• [Exercise instructions] Report every line below that carries the word "black".

• [Data to use]
Start of Block
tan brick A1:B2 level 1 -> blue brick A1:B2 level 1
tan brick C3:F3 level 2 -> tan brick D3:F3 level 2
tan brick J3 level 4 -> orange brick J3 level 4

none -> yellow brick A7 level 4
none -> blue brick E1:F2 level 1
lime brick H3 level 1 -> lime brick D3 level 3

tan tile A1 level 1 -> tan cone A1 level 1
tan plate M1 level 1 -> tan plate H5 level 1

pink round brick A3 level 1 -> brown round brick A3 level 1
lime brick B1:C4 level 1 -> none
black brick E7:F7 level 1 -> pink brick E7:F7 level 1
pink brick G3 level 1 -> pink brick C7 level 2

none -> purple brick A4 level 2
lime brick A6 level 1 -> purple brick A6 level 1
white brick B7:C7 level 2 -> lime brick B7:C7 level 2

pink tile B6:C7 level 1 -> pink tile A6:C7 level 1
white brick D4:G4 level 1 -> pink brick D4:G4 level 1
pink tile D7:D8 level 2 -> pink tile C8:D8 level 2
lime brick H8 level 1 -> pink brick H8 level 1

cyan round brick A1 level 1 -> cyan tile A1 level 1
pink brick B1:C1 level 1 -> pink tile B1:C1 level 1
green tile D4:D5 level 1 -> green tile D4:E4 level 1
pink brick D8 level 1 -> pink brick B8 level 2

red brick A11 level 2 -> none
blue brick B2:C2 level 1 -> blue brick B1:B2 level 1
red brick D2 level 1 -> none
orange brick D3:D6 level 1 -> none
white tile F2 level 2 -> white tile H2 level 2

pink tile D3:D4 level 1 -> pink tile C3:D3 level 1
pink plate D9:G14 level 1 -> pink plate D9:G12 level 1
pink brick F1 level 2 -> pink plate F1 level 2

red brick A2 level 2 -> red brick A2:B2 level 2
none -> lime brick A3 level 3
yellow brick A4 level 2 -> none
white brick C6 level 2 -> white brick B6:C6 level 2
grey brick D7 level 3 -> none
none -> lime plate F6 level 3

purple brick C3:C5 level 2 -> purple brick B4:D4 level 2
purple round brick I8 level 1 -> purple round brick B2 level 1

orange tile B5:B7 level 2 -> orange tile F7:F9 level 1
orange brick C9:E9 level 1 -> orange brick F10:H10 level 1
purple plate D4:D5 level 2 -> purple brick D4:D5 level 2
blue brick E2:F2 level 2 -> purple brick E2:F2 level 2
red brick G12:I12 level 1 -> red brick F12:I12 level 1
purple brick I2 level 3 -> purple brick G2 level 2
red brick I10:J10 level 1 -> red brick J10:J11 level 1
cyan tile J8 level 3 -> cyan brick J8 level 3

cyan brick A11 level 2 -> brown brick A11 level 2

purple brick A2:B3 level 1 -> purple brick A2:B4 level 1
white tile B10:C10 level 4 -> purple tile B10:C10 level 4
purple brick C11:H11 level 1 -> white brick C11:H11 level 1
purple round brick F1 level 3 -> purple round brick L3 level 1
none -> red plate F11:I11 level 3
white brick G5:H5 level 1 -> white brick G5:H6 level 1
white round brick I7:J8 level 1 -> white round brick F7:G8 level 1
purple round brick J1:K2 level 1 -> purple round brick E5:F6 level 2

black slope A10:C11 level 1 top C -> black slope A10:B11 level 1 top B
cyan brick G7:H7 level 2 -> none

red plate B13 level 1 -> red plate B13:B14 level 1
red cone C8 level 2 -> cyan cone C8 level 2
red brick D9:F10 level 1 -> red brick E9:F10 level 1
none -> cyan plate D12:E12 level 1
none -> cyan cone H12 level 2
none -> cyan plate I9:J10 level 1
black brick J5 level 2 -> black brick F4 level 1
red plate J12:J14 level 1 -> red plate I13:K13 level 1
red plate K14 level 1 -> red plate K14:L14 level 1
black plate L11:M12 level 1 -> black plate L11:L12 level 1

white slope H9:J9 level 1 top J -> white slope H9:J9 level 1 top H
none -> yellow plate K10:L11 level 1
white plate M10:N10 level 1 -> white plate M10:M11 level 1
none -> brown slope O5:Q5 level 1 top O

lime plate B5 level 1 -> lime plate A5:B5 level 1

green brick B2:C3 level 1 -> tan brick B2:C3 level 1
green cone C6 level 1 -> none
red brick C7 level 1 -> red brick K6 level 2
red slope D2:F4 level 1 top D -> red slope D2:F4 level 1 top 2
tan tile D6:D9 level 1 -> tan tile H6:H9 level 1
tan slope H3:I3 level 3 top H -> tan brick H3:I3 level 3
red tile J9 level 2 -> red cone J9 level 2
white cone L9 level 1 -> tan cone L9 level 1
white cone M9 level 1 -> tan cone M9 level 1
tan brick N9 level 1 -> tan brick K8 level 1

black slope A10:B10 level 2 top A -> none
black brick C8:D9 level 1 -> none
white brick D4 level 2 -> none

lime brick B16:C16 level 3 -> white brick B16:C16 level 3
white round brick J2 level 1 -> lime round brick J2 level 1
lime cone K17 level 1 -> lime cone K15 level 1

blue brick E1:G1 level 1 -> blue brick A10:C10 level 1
End of Block
• [Your response]
black brick E7:F7 level 1 -> pink brick E7:F7 level 1
black slope A10:C11 level 1 top C -> black slope A10:B11 level 1 top B
black brick J5 level 2 -> black brick F4 level 1
black plate L11:M12 level 1 -> black plate L11:L12 level 1
black slope A10:B10 level 2 top A -> none
black brick C8:D9 level 1 -> none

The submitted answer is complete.